■ The task
Drop all images. Then write out each line below exactly as given.

■ Information provided
--------------------

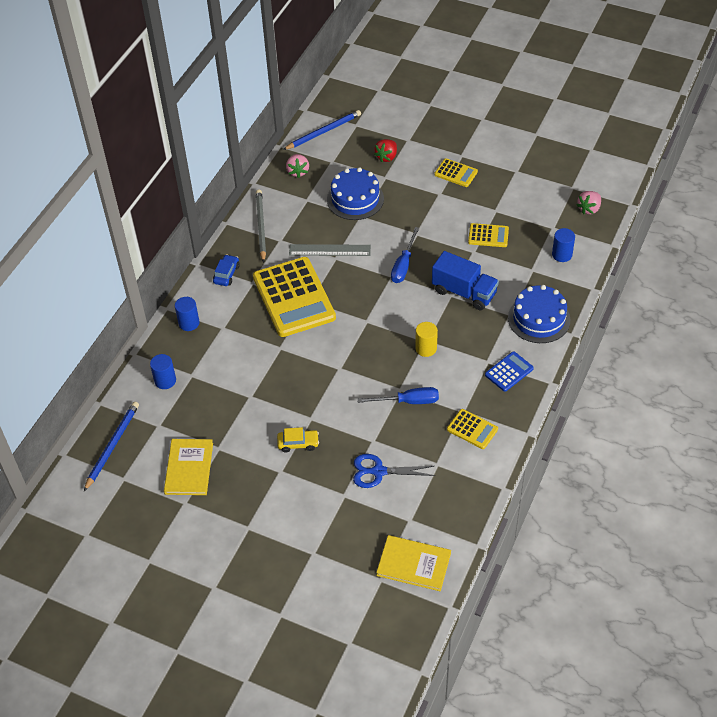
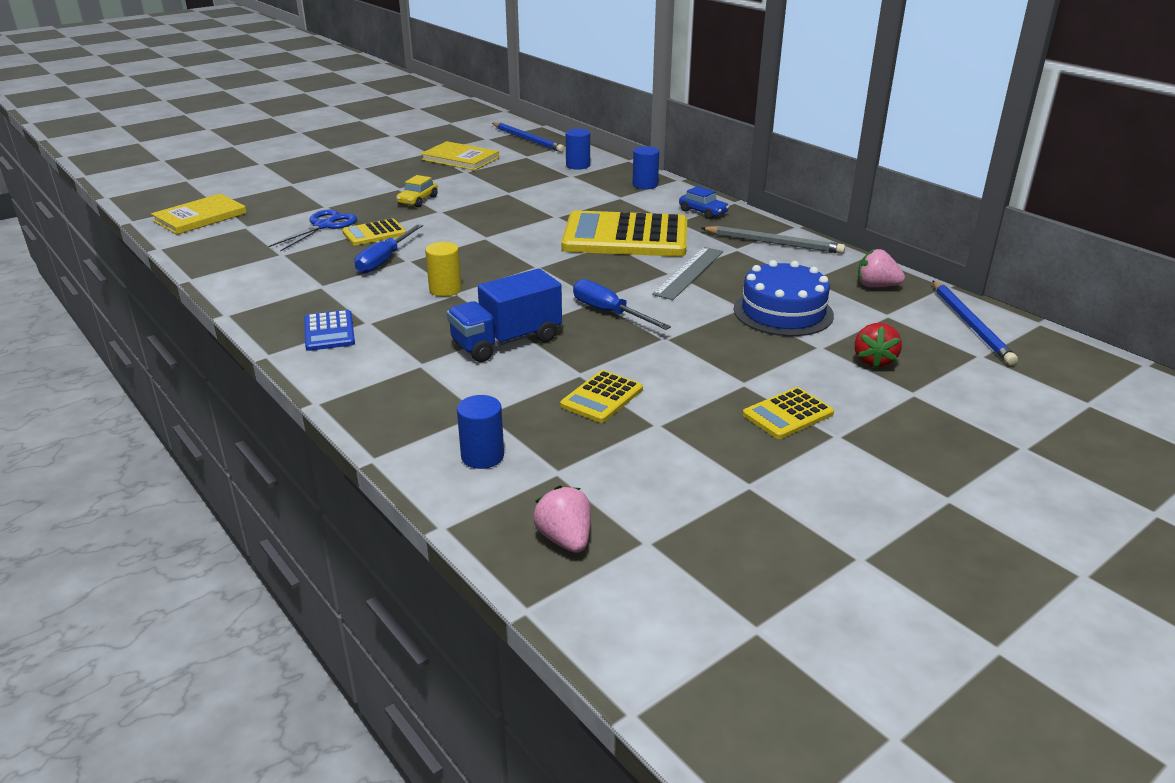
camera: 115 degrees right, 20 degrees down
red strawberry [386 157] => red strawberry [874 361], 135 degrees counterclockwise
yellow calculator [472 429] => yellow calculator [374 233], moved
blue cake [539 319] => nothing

--------------------

■ Result for this task
camera: 115 degrees right, 20 degrees down
red strawberry [386 157] => red strawberry [874 361], 135 degrees counterclockwise
yellow calculator [472 429] => yellow calculator [374 233], moved
blue cake [539 319] => nothing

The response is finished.